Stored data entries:
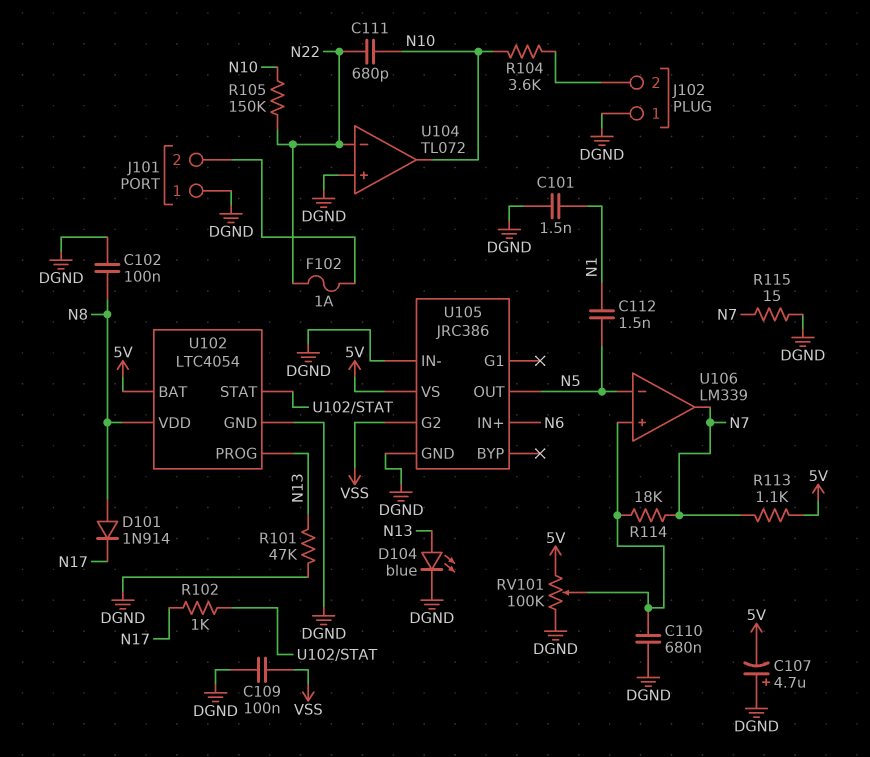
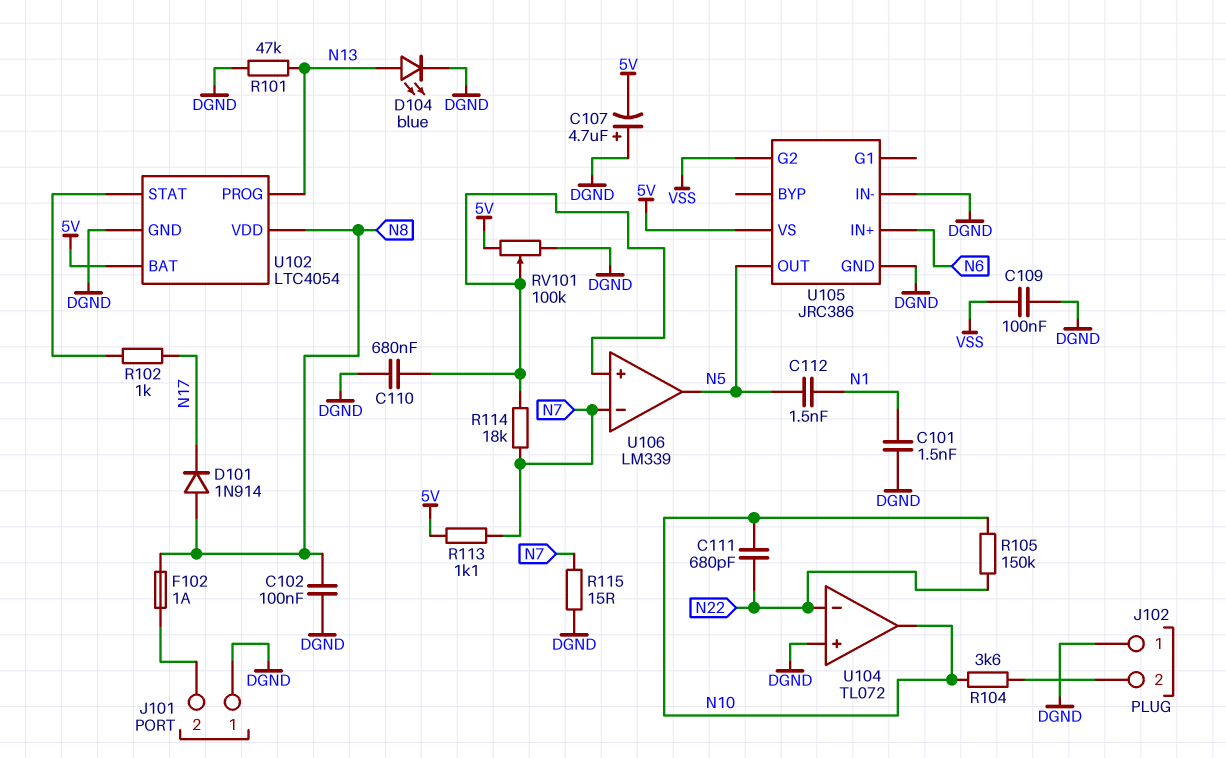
F102: 1A (J101/2, N22) -> 1A (J101/2, N8)
U106 pin in-: N5 -> N7
U106 pin out: N7 -> N5

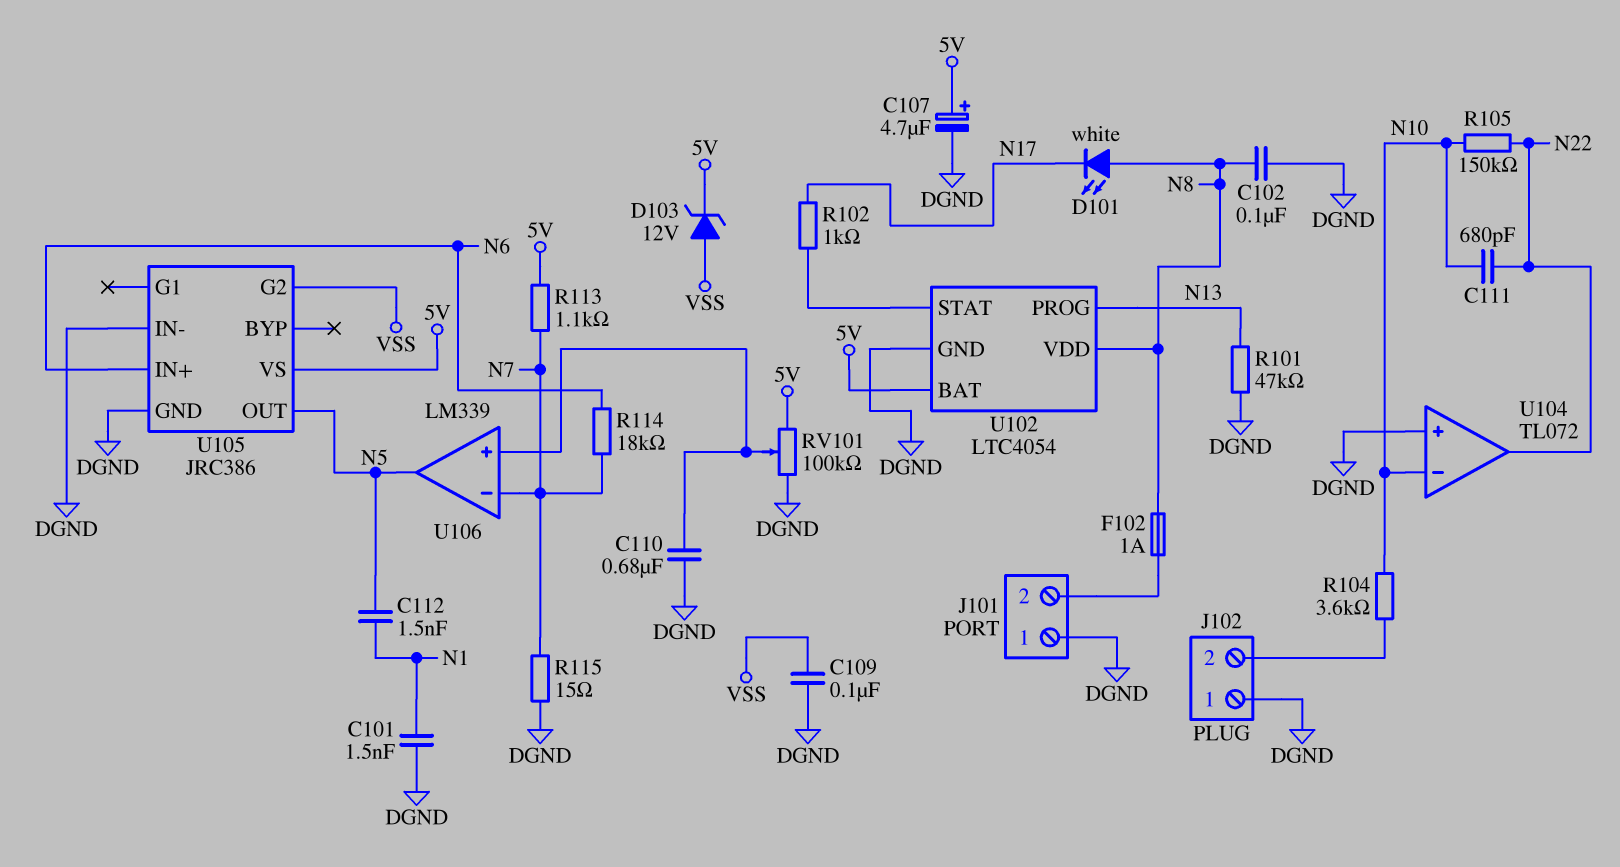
C107: 4.7uF (plus DGND, minus 5V) -> 4.7uF (plus 5V, minus DGND)
D101: diode 1N914 (A N8, K N17) -> LED white (A N8, K N17)
D103: none -> zener 12V (A VSS, K 5V)
D104: LED blue (A N13, K DGND) -> none
R114: 18k (N7, U106/in+) -> 18k (N6, N7)
U104 pin in-: N22 -> N10
U104 pin out: N10 -> N22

◆ REQUIRED ACTION ◆
Up to and including the line containing "D104: LED blue (A N13, K DGND) -> none", repeat every line from the start of the data, but none of the pictures.

◆ RESULT OF THE TASK ◆
F102: 1A (J101/2, N22) -> 1A (J101/2, N8)
U106 pin in-: N5 -> N7
U106 pin out: N7 -> N5

C107: 4.7uF (plus DGND, minus 5V) -> 4.7uF (plus 5V, minus DGND)
D101: diode 1N914 (A N8, K N17) -> LED white (A N8, K N17)
D103: none -> zener 12V (A VSS, K 5V)
D104: LED blue (A N13, K DGND) -> none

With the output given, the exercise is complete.